ACTIVITY:
With the pictures excluded, retype the records that follow exactly.

Revision tracking records
"""

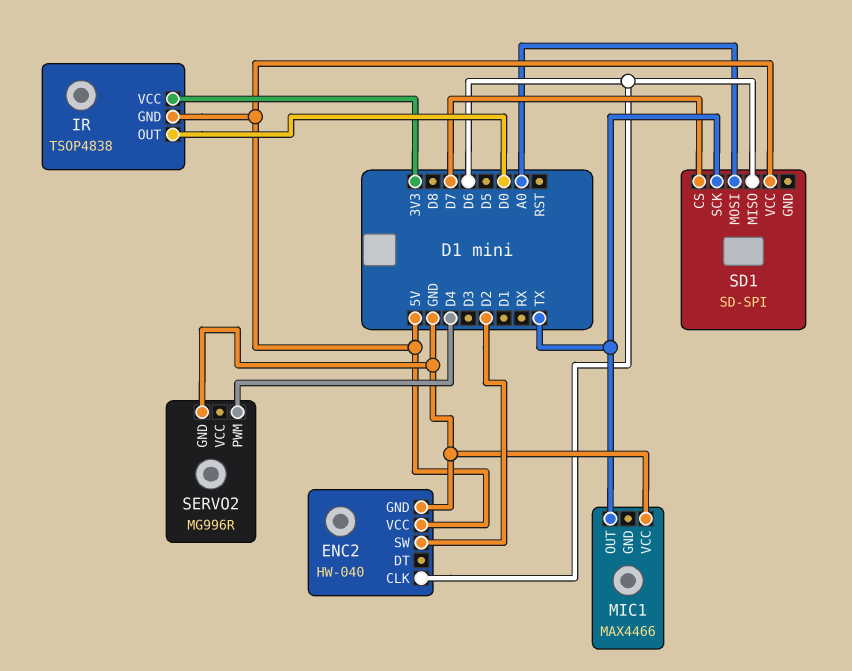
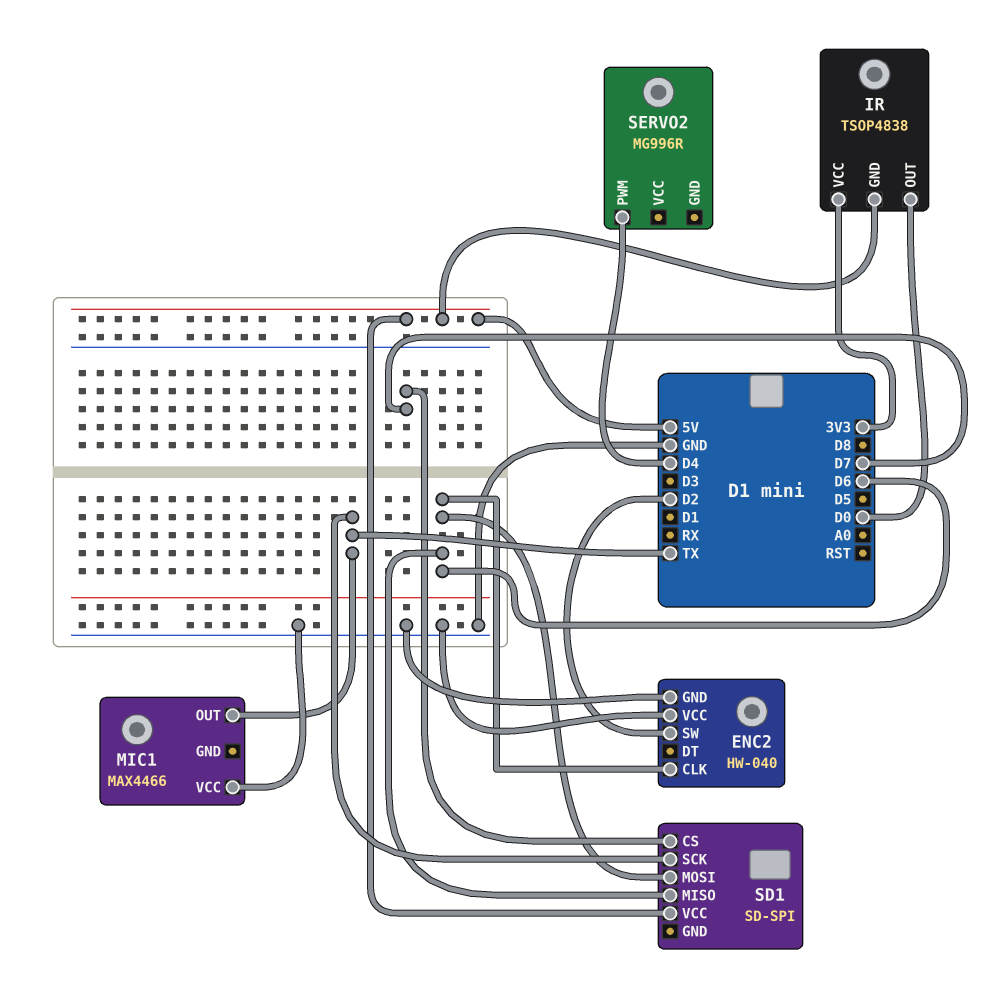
ENC2 pin VCC: 5V -> GND
SD1 pin MOSI: A0 -> D6
SERVO2 pin GND: GND -> none

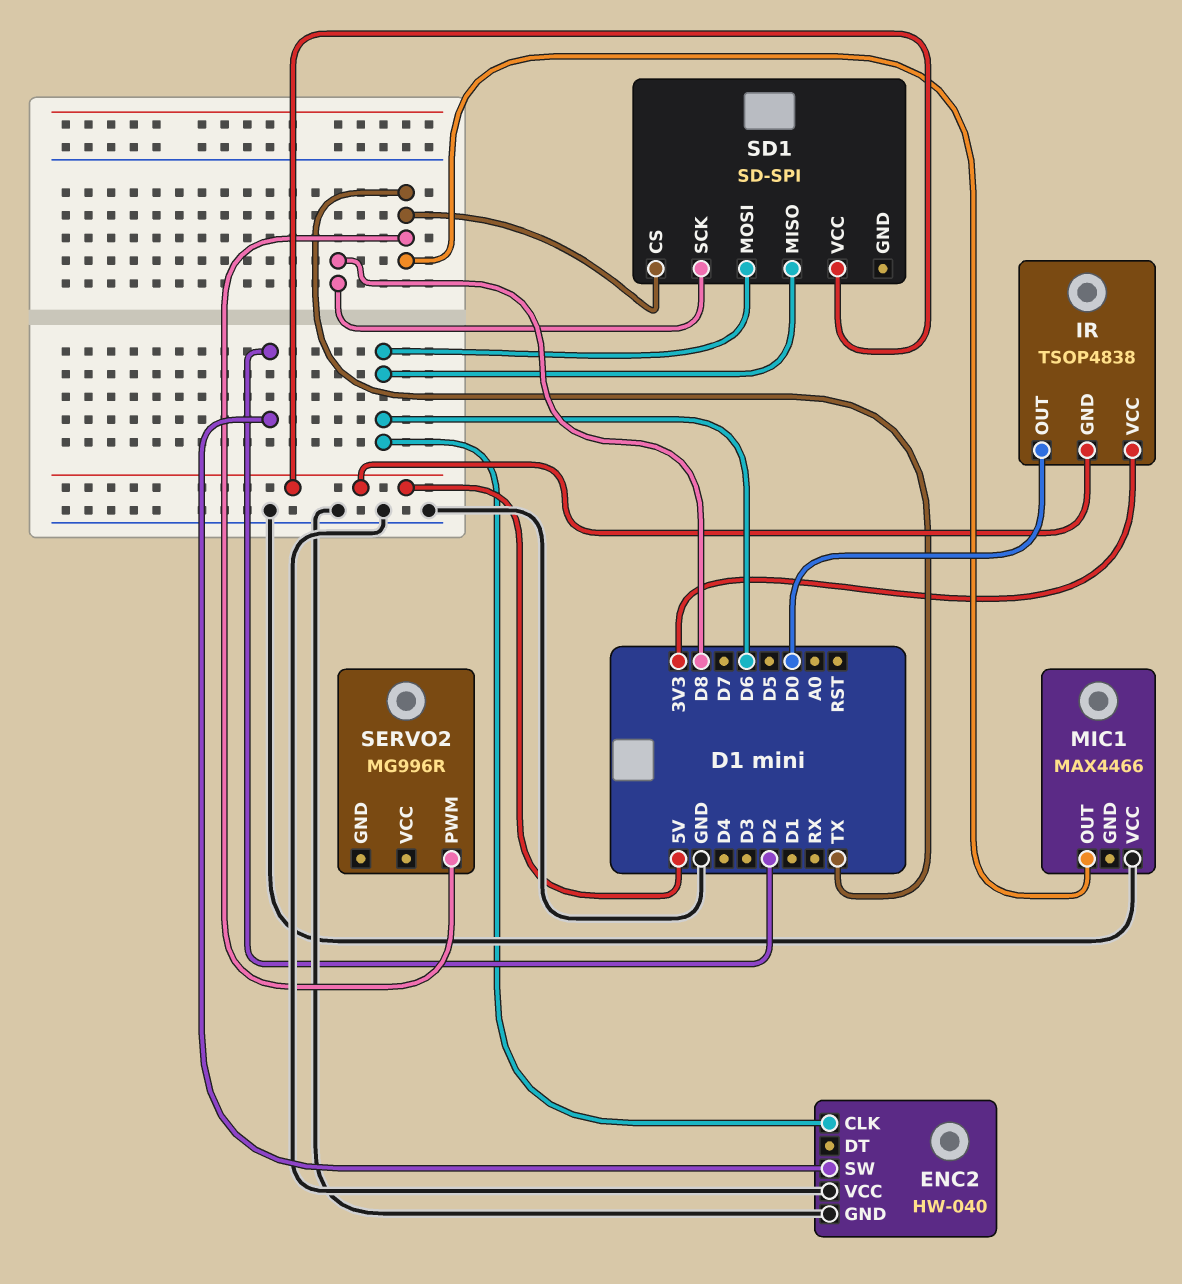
SD1 pin CS: D7 -> TX
SD1 pin SCK: TX -> D8
SERVO2 pin PWM: D4 -> TX

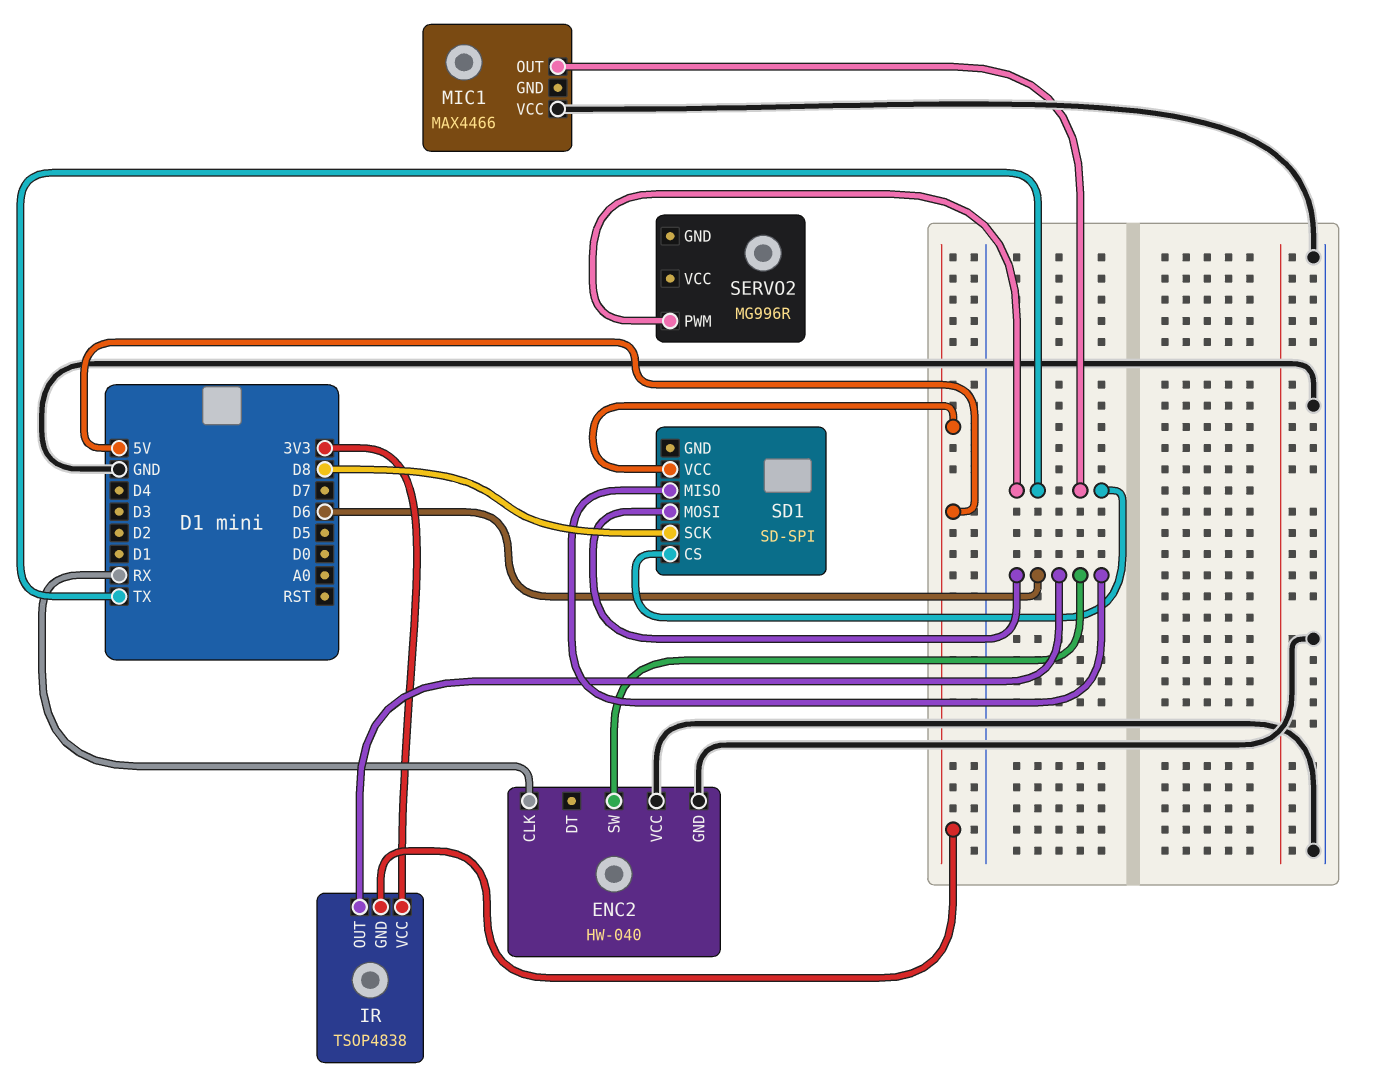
ENC2 pin CLK: D6 -> RX
ENC2 pin SW: D2 -> D6
IR pin OUT: D0 -> D6

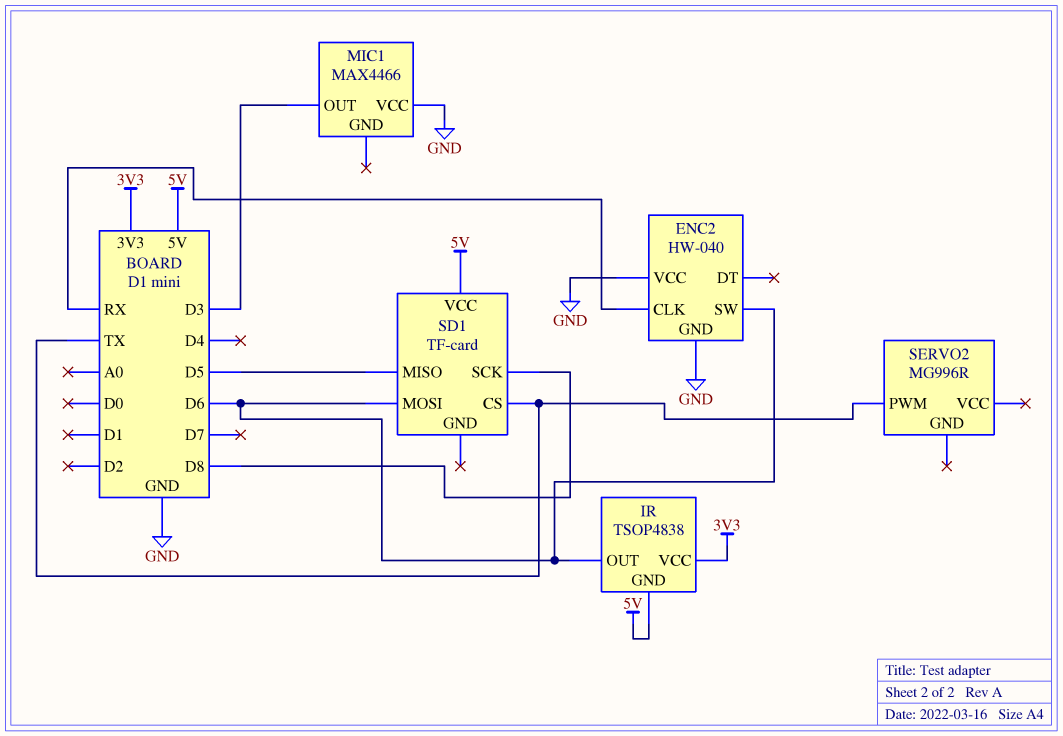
MIC1 pin OUT: TX -> D3
SD1: SD-SPI -> TF-card
SD1 pin MISO: D6 -> D5

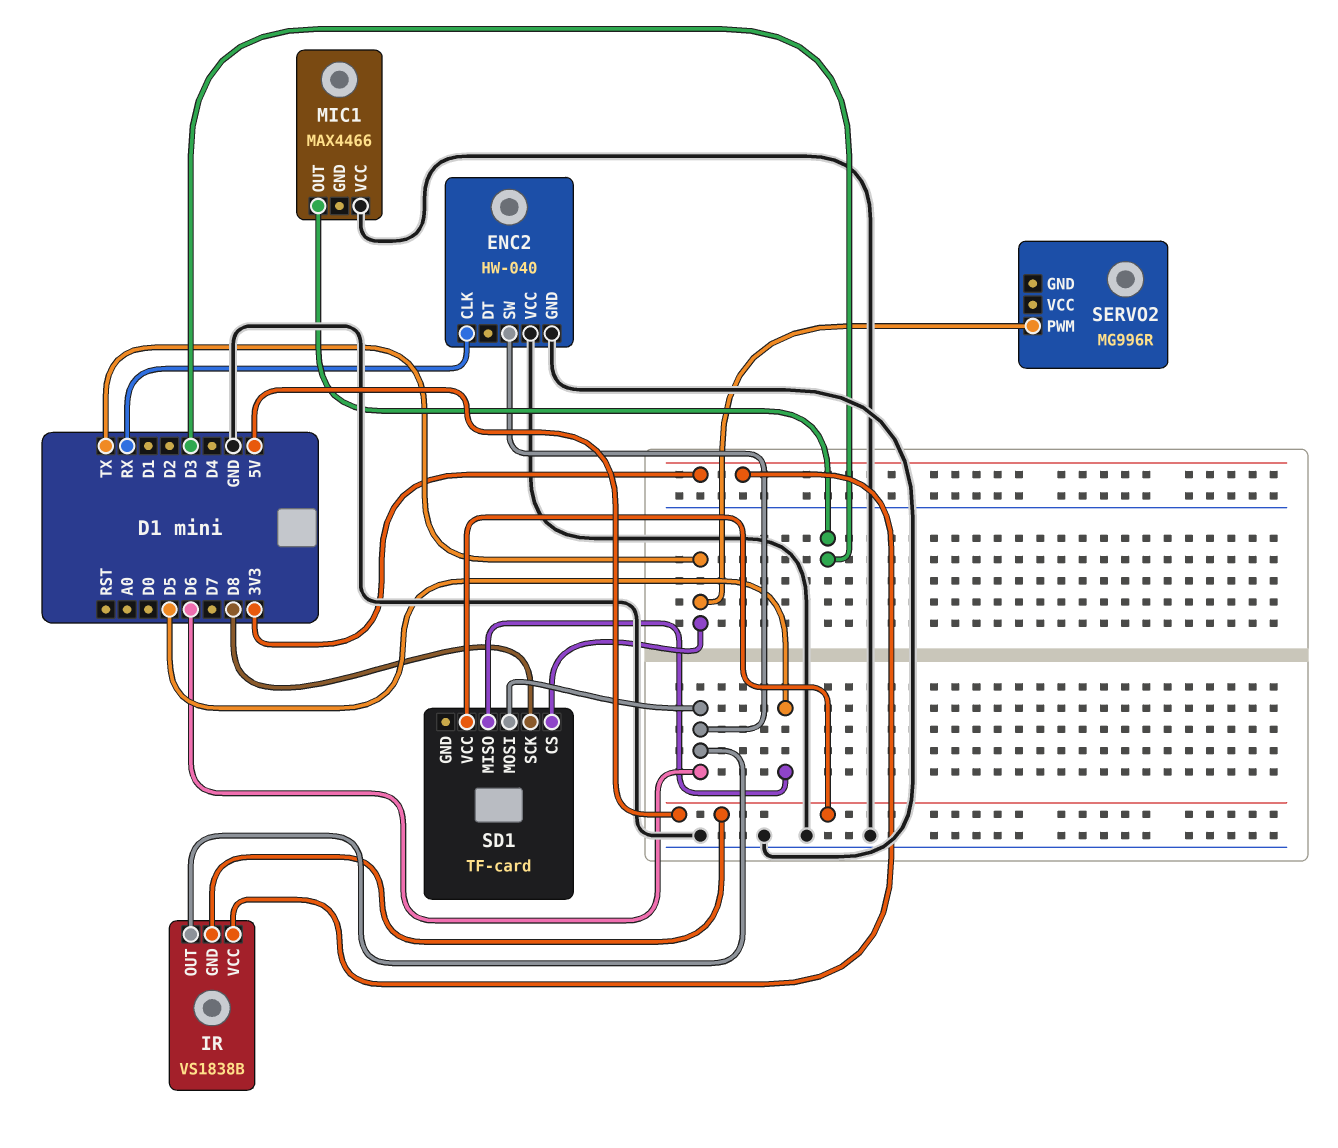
IR: TSOP4838 -> VS1838B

"""

ANSWER SECTION:
ENC2 pin VCC: 5V -> GND
SD1 pin MOSI: A0 -> D6
SERVO2 pin GND: GND -> none

SD1 pin CS: D7 -> TX
SD1 pin SCK: TX -> D8
SERVO2 pin PWM: D4 -> TX

ENC2 pin CLK: D6 -> RX
ENC2 pin SW: D2 -> D6
IR pin OUT: D0 -> D6

MIC1 pin OUT: TX -> D3
SD1: SD-SPI -> TF-card
SD1 pin MISO: D6 -> D5

IR: TSOP4838 -> VS1838B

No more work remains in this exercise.